TASK STATEMENT> In the entries below, find the line containing "(255, 344) = (395, 367): black" and the line containing "(576, 242) = (561, 233): yellow". Copy those two lines and everything between them exactly, and only that.

THE DATA>
-----

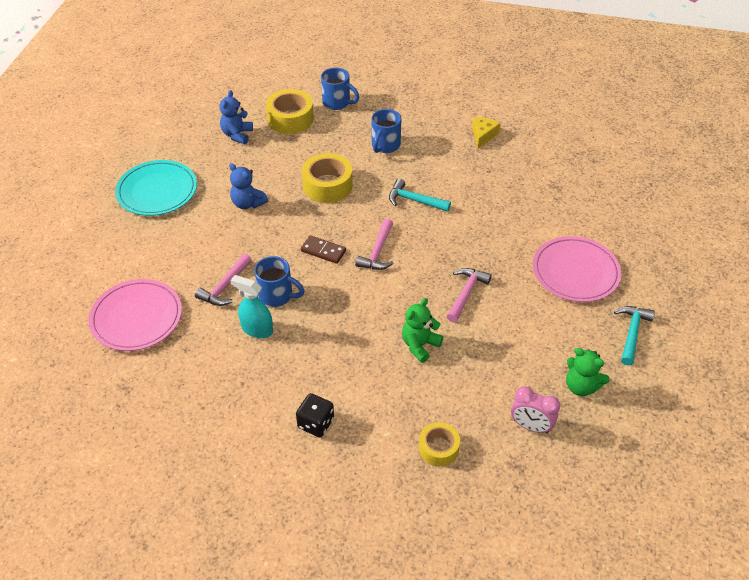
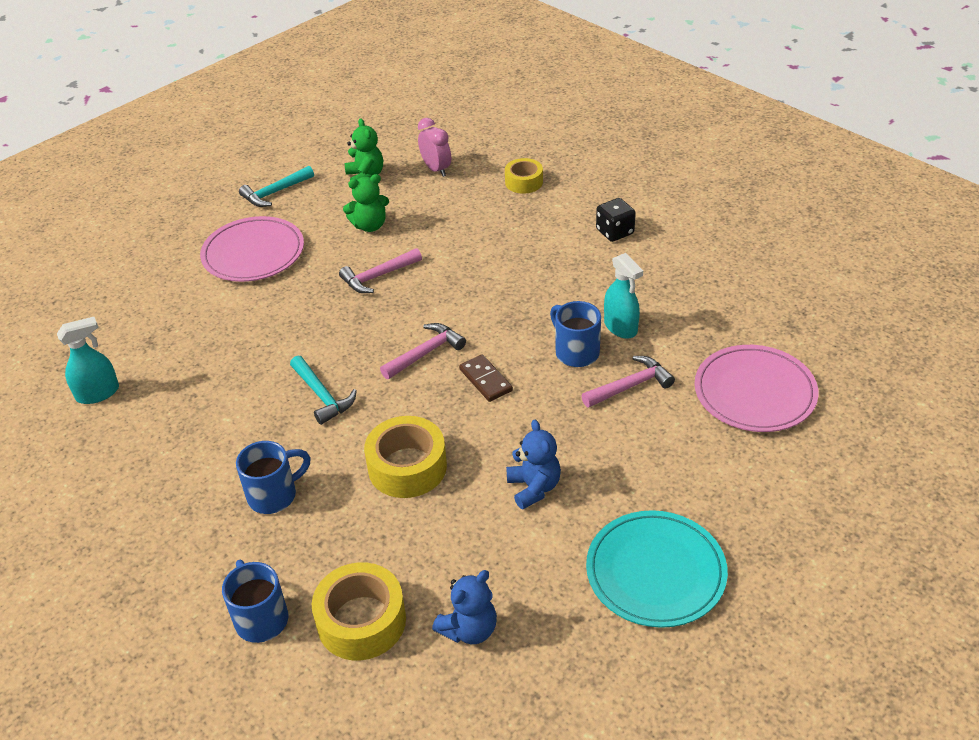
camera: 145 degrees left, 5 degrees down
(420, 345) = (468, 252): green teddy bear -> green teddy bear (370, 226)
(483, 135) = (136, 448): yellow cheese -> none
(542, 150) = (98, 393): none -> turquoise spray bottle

-----

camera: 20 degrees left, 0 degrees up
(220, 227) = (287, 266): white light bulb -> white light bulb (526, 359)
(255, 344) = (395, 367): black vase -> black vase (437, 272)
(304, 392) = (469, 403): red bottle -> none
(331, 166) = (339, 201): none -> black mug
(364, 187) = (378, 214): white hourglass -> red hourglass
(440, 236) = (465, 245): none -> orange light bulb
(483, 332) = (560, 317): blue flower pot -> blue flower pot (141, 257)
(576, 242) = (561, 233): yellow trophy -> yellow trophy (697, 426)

-----

SOLUTION>
(255, 344) = (395, 367): black vase -> black vase (437, 272)
(304, 392) = (469, 403): red bottle -> none
(331, 166) = (339, 201): none -> black mug
(364, 187) = (378, 214): white hourglass -> red hourglass
(440, 236) = (465, 245): none -> orange light bulb
(483, 332) = (560, 317): blue flower pot -> blue flower pot (141, 257)
(576, 242) = (561, 233): yellow trophy -> yellow trophy (697, 426)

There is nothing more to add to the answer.